EXERCISE DESCRIPTION =>
Below are records to give again exactly; omit each image they contain.

[Data extracted from a collection]

━━━━

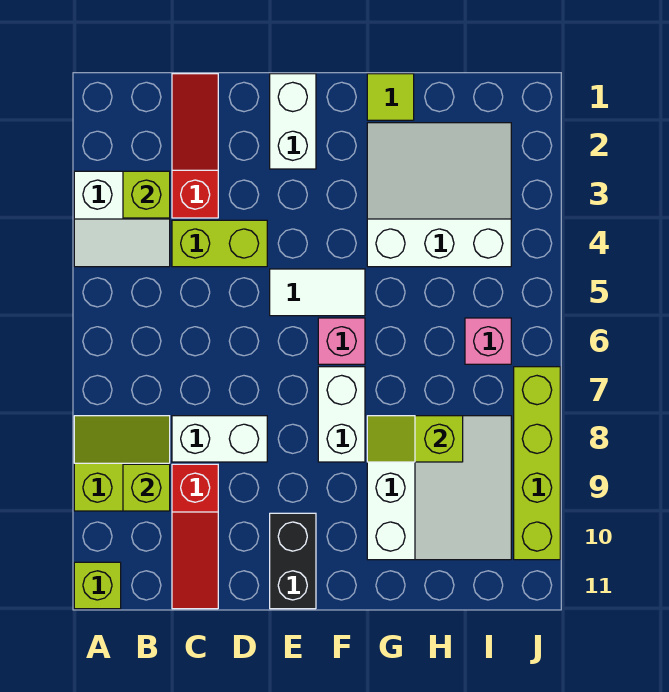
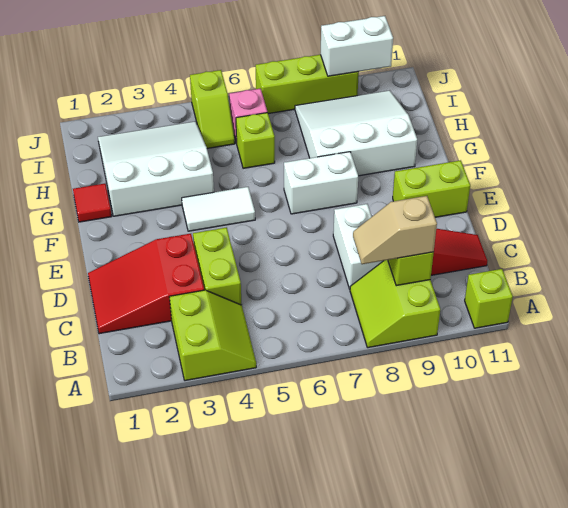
white slope A3:B4 level 1 top 3 -> lime slope A3:B4 level 1 top 3
lime brick B3 level 2 -> lime brick H6 level 1
none -> tan slope B8:B9 level 3 top 9
red slope C1:C3 level 1 top 3 -> red slope C1:D3 level 1 top 3
white brick E1:E2 level 1 -> white brick J9:J10 level 2
white tile E5:F5 level 1 -> white tile F4:F5 level 1
black brick E10:E11 level 1 -> lime brick E10:E11 level 1
pink brick F6 level 1 -> none
lime tile G1 level 1 -> red tile G1 level 1
white slope G2:I4 level 1 top 4 -> white slope G2:I4 level 1 top G
lime slope G8:H8 level 2 top H -> lime slope I5:J5 level 1 top J
lime brick J7:J10 level 1 -> lime brick J7:J9 level 1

━━━━

WRITTEN SOLUTION =>
white slope A3:B4 level 1 top 3 -> lime slope A3:B4 level 1 top 3
lime brick B3 level 2 -> lime brick H6 level 1
none -> tan slope B8:B9 level 3 top 9
red slope C1:C3 level 1 top 3 -> red slope C1:D3 level 1 top 3
white brick E1:E2 level 1 -> white brick J9:J10 level 2
white tile E5:F5 level 1 -> white tile F4:F5 level 1
black brick E10:E11 level 1 -> lime brick E10:E11 level 1
pink brick F6 level 1 -> none
lime tile G1 level 1 -> red tile G1 level 1
white slope G2:I4 level 1 top 4 -> white slope G2:I4 level 1 top G
lime slope G8:H8 level 2 top H -> lime slope I5:J5 level 1 top J
lime brick J7:J10 level 1 -> lime brick J7:J9 level 1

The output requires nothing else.